= Task prompt =
What appears from the line containing "pink plate E4" to the end of the listing below should be copied exactly, with no other lines.
[Opening Working data section]
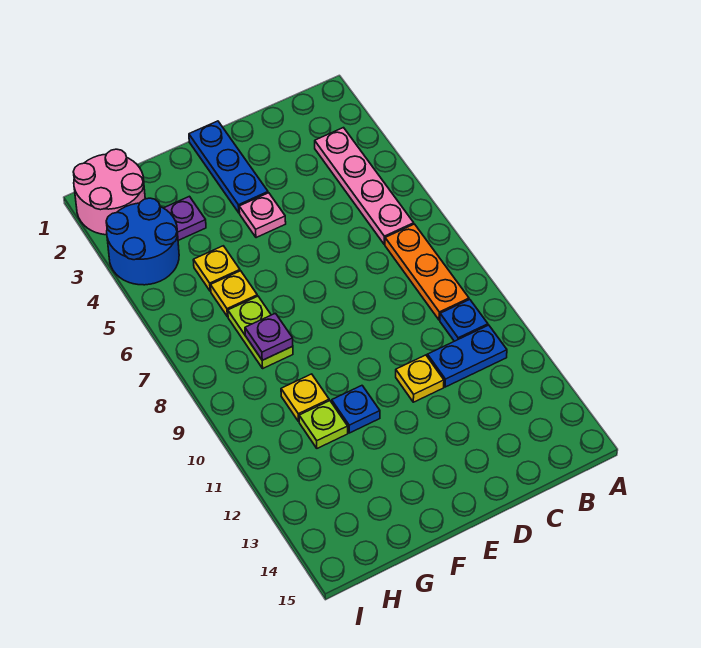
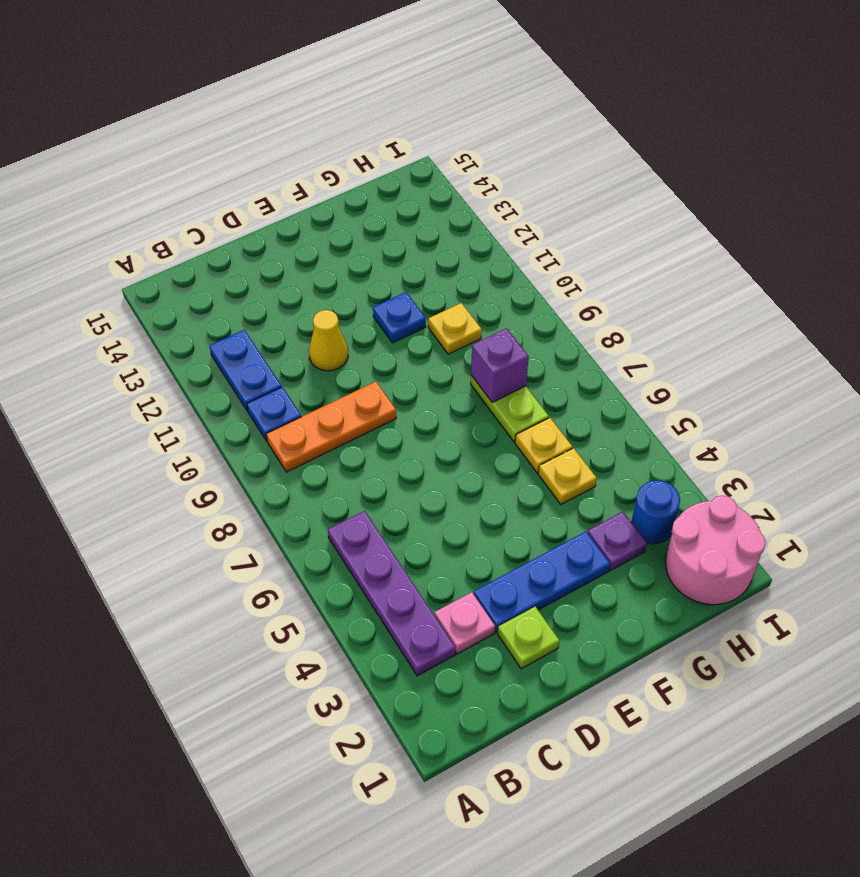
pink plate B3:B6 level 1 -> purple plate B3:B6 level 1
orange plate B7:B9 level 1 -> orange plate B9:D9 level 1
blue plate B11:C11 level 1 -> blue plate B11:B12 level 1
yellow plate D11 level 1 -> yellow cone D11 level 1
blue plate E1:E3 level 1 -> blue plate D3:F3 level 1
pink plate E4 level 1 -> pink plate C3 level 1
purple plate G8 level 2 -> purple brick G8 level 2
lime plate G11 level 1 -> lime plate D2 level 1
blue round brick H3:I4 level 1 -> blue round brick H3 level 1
[Closing Working data section]
= Task output =
pink plate E4 level 1 -> pink plate C3 level 1
purple plate G8 level 2 -> purple brick G8 level 2
lime plate G11 level 1 -> lime plate D2 level 1
blue round brick H3:I4 level 1 -> blue round brick H3 level 1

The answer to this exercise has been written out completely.